(Data for the task Opens)

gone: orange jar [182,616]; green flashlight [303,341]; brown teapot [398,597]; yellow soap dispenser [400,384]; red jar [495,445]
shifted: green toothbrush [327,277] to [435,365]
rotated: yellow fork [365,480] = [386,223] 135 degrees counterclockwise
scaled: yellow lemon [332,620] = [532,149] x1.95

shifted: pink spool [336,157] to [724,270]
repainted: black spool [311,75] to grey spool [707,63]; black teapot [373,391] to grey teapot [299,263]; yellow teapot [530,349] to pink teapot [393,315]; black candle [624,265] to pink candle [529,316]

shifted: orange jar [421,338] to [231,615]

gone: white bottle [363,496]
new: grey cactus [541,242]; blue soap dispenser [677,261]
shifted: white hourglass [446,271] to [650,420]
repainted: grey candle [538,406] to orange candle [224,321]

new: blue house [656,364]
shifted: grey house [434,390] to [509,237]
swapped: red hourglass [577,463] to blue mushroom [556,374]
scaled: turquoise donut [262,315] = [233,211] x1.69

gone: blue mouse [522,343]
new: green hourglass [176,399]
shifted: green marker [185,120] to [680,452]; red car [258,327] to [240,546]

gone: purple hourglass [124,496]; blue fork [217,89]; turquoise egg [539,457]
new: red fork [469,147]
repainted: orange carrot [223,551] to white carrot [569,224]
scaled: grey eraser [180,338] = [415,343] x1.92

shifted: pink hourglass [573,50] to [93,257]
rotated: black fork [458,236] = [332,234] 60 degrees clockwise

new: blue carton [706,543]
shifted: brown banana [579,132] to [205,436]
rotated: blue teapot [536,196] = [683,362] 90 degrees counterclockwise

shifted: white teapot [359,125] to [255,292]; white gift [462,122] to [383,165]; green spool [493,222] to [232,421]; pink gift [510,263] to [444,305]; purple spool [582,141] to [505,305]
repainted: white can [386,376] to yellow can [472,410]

(Data for the task Closes)

What the task asks: Repeat exactly the lines of the records from the one containing "rotated: yellow fork" to the last, and include no line outside that stretch.

Finished task:
rotated: yellow fork [365,480] = [386,223] 135 degrees counterclockwise
scaled: yellow lemon [332,620] = [532,149] x1.95

shifted: pink spool [336,157] to [724,270]
repainted: black spool [311,75] to grey spool [707,63]; black teapot [373,391] to grey teapot [299,263]; yellow teapot [530,349] to pink teapot [393,315]; black candle [624,265] to pink candle [529,316]

shifted: orange jar [421,338] to [231,615]

gone: white bottle [363,496]
new: grey cactus [541,242]; blue soap dispenser [677,261]
shifted: white hourglass [446,271] to [650,420]
repainted: grey candle [538,406] to orange candle [224,321]

new: blue house [656,364]
shifted: grey house [434,390] to [509,237]
swapped: red hourglass [577,463] to blue mushroom [556,374]
scaled: turquoise donut [262,315] = [233,211] x1.69

gone: blue mouse [522,343]
new: green hourglass [176,399]
shifted: green marker [185,120] to [680,452]; red car [258,327] to [240,546]

gone: purple hourglass [124,496]; blue fork [217,89]; turquoise egg [539,457]
new: red fork [469,147]
repainted: orange carrot [223,551] to white carrot [569,224]
scaled: grey eraser [180,338] = [415,343] x1.92

shifted: pink hourglass [573,50] to [93,257]
rotated: black fork [458,236] = [332,234] 60 degrees clockwise

new: blue carton [706,543]
shifted: brown banana [579,132] to [205,436]
rotated: blue teapot [536,196] = [683,362] 90 degrees counterclockwise

shifted: white teapot [359,125] to [255,292]; white gift [462,122] to [383,165]; green spool [493,222] to [232,421]; pink gift [510,263] to [444,305]; purple spool [582,141] to [505,305]
repainted: white can [386,376] to yellow can [472,410]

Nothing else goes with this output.